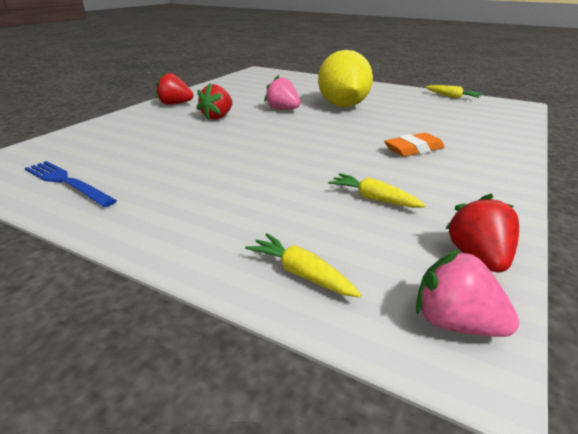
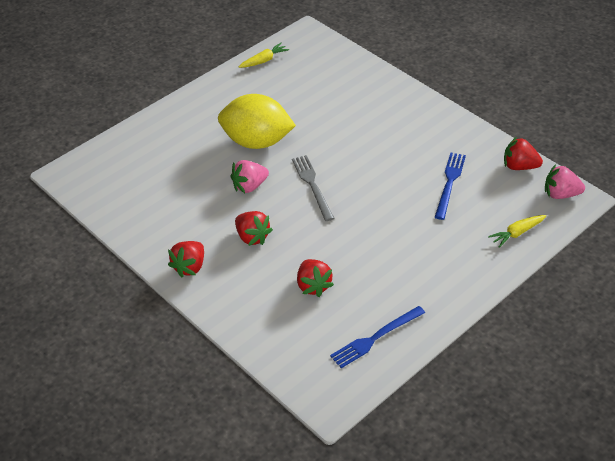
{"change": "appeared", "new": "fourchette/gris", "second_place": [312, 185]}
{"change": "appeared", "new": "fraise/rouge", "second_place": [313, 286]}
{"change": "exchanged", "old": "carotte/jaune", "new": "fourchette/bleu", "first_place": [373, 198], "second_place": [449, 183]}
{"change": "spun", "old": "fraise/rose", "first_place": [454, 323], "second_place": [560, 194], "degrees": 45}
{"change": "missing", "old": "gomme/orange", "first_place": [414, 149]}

TASK OBJECTIVE
Transcribe the full listing above exactly as it stands, minus the pictures.

EXERCISE ANSWER
{"change": "appeared", "new": "fourchette/gris", "second_place": [312, 185]}
{"change": "appeared", "new": "fraise/rouge", "second_place": [313, 286]}
{"change": "exchanged", "old": "carotte/jaune", "new": "fourchette/bleu", "first_place": [373, 198], "second_place": [449, 183]}
{"change": "spun", "old": "fraise/rose", "first_place": [454, 323], "second_place": [560, 194], "degrees": 45}
{"change": "missing", "old": "gomme/orange", "first_place": [414, 149]}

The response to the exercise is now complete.